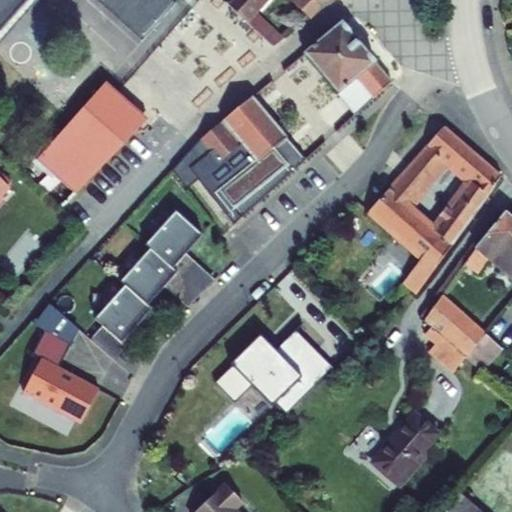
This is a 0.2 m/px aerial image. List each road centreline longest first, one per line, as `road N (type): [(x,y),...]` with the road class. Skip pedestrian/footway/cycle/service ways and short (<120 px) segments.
road 1 (residential): [(473,62),(409,94),(372,162),(185,339),(98,492)]
road 2 (residential): [(144,182),(330,18),(463,4)]
road 3 (track): [(0,341),(144,182)]
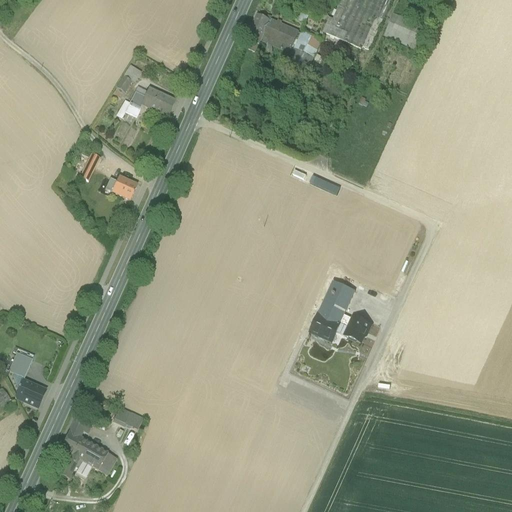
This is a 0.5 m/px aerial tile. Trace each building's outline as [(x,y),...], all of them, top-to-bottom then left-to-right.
[(326,35),(326,36),(361,51),(362,49),(383,0),(342,0),(332,22),(326,35)] [(385,0),(383,0),(362,49),(369,52),(391,3),(385,0)] [(396,14),(388,32),(419,47),(428,29),(396,14)] [(269,22),(257,17),(255,22),(267,27),(269,22)] [(330,21),(324,34),(326,35),(332,22),(330,21)] [(267,27),(255,22),(246,40),(258,46),(263,36),(267,27)] [(282,28),(269,22),(267,27),(263,36),(276,42),(282,28)] [(282,28),(276,42),(273,48),(288,54),(297,34),(282,28)] [(300,37),(287,66),(298,71),(315,34),(302,29),(299,36),(300,37)] [(316,35),(299,72),(305,74),(322,38),(316,35)] [(131,66),(126,73),(137,80),(141,72),(131,66)] [(137,80),(126,73),(122,79),(130,84),(133,86),(137,80)] [(130,84),(122,79),(116,90),(123,95),(130,84)] [(123,95),(116,90),(112,97),(119,101),(123,95)] [(175,103),(148,91),(143,99),(134,95),(128,105),(129,106),(128,107),(130,108),(130,107),(139,112),(141,108),(167,119),(175,103)] [(124,103),(119,111),(124,114),(128,107),(129,106),(128,105),(124,103)] [(128,107),(124,114),(135,120),(139,112),(130,107),(130,108),(128,107)] [(120,121),(124,114),(119,111),(115,118),(120,121)] [(96,171),(86,166),(79,180),(90,185),(96,171)] [(308,185),(337,198),(342,188),(313,175),(308,185)] [(350,229),(360,209),(337,198),(308,185),(289,176),(279,198),(350,229)] [(137,187),(118,178),(116,183),(111,194),(129,203),(137,187)] [(116,183),(109,181),(105,191),(111,194),(116,183)] [(349,232),(278,200),(268,221),(339,253),(349,232)] [(358,284),(390,213),(369,203),(366,211),(337,274),(358,284)] [(366,211),(360,209),(350,229),(349,232),(339,253),(338,256),(317,303),(303,332),(309,335),(318,316),(333,283),(337,274),(366,211)] [(392,214),(360,285),(388,297),(420,227),(392,214)] [(338,256),(267,224),(246,270),(317,303),(338,256)] [(317,303),(246,270),(230,306),(301,338),(303,332),(317,303)] [(337,274),(333,283),(355,293),(358,284),(337,274)] [(333,283),(318,316),(340,326),(344,317),(355,293),(333,283)] [(305,345),(228,311),(214,342),(290,376),(305,345)] [(340,326),(318,316),(309,335),(331,345),(340,326)] [(371,328),(353,320),(353,321),(344,317),(340,326),(349,330),(345,338),(361,345),(366,333),(368,334),(371,328)] [(32,362),(17,355),(9,374),(13,376),(24,380),(32,362)] [(45,392),(34,388),(23,383),(24,380),(13,376),(12,378),(16,389),(19,390),(15,399),(15,400),(26,405),(38,410),(45,392)] [(400,382),(382,379),(380,389),(398,393),(400,382)] [(0,390),(0,408),(10,401),(2,390),(0,390)] [(130,415),(119,410),(113,422),(125,427),(130,415)] [(86,424),(75,419),(71,428),(83,433),(86,424)] [(83,433),(71,428),(60,452),(71,457),(80,439),(83,433)] [(91,445),(80,439),(71,457),(79,462),(80,463),(91,445)] [(108,455),(91,445),(80,463),(97,472),(106,458),(108,455)] [(71,457),(61,477),(69,481),(79,462),(71,457)] [(106,458),(97,472),(106,478),(115,463),(106,458)]
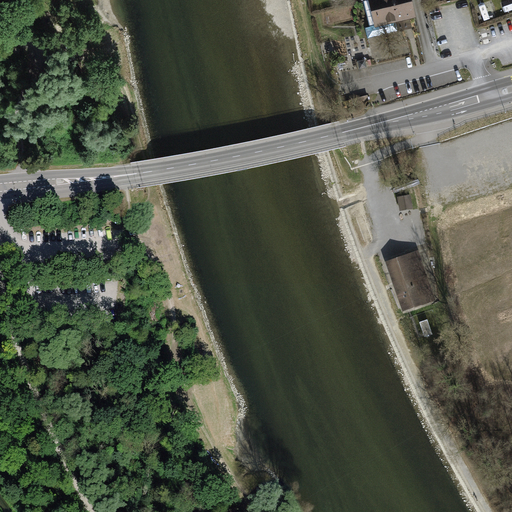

****

### INSTRUCTIONS TO FOLLOW
Please reproduce every item above word for word, leaving the pictures out of your answer.

### FINISHED ANSWER
This is a 0.2 m/px aerial image. List each road centreline longest first, one per line, as `road N (type): [(x,y),...]` with the road class. Skip pedestrian/footway/cycle/service ways and short (<120 px) segments.
road 1 (residential): [(473,62),(409,94),(372,162),(185,339),(98,492)]
road 2 (residential): [(144,182),(330,18),(463,4)]
road 3 (track): [(0,341),(144,182)]
This is a 0.5 m/px aerial tile. Trace each building's outline as [(x,y),...], all of them, top-to-bottom then left-to-right.
[(326,35),(326,36),(361,51),(362,49),(383,0),(342,0),(332,22),(326,35)] [(385,0),(383,0),(362,49),(369,52),(391,3),(385,0)] [(396,14),(388,32),(419,47),(428,29),(396,14)] [(269,22),(257,17),(255,22),(267,27),(269,22)] [(330,21),(324,34),(326,35),(332,22),(330,21)] [(267,27),(255,22),(246,40),(258,46),(263,36),(267,27)] [(282,28),(269,22),(267,27),(263,36),(276,42),(282,28)] [(282,28),(276,42),(273,48),(288,54),(297,34),(282,28)] [(300,37),(287,66),(298,71),(315,34),(302,29),(299,36),(300,37)] [(316,35),(299,72),(305,74),(322,38),(316,35)] [(131,66),(126,73),(137,80),(141,72),(131,66)] [(137,80),(126,73),(122,79),(130,84),(133,86),(137,80)] [(130,84),(122,79),(116,90),(123,95),(130,84)] [(123,95),(116,90),(112,97),(119,101),(123,95)] [(175,103),(148,91),(143,99),(134,95),(128,105),(129,106),(128,107),(130,108),(130,107),(139,112),(141,108),(167,119),(175,103)] [(124,103),(119,111),(124,114),(128,107),(129,106),(128,105),(124,103)] [(128,107),(124,114),(135,120),(139,112),(130,107),(130,108),(128,107)] [(120,121),(124,114),(119,111),(115,118),(120,121)] [(96,171),(86,166),(79,180),(90,185),(96,171)] [(308,185),(337,198),(342,188),(313,175),(308,185)] [(350,229),(360,209),(337,198),(308,185),(289,176),(279,198),(350,229)] [(137,187),(118,178),(116,183),(111,194),(129,203),(137,187)] [(116,183),(109,181),(105,191),(111,194),(116,183)] [(349,232),(278,200),(268,221),(339,253),(349,232)] [(358,284),(390,213),(369,203),(366,211),(337,274),(358,284)] [(366,211),(360,209),(350,229),(349,232),(339,253),(338,256),(317,303),(303,332),(309,335),(318,316),(333,283),(337,274),(366,211)] [(392,214),(360,285),(388,297),(420,227),(392,214)] [(338,256),(267,224),(246,270),(317,303),(338,256)] [(317,303),(246,270),(230,306),(301,338),(303,332),(317,303)] [(337,274),(333,283),(355,293),(358,284),(337,274)] [(333,283),(318,316),(340,326),(344,317),(355,293),(333,283)] [(305,345),(228,311),(214,342),(290,376),(305,345)] [(340,326),(318,316),(309,335),(331,345),(340,326)] [(371,328),(353,320),(353,321),(344,317),(340,326),(349,330),(345,338),(361,345),(366,333),(368,334),(371,328)] [(32,362),(17,355),(9,374),(13,376),(24,380),(32,362)] [(45,392),(34,388),(23,383),(24,380),(13,376),(12,378),(16,389),(19,390),(15,399),(15,400),(26,405),(38,410),(45,392)] [(400,382),(382,379),(380,389),(398,393),(400,382)] [(0,390),(0,408),(10,401),(2,390),(0,390)] [(130,415),(119,410),(113,422),(125,427),(130,415)] [(86,424),(75,419),(71,428),(83,433),(86,424)] [(83,433),(71,428),(60,452),(71,457),(80,439),(83,433)] [(91,445),(80,439),(71,457),(79,462),(80,463),(91,445)] [(108,455),(91,445),(80,463),(97,472),(106,458),(108,455)] [(71,457),(61,477),(69,481),(79,462),(71,457)] [(106,458),(97,472),(106,478),(115,463),(106,458)]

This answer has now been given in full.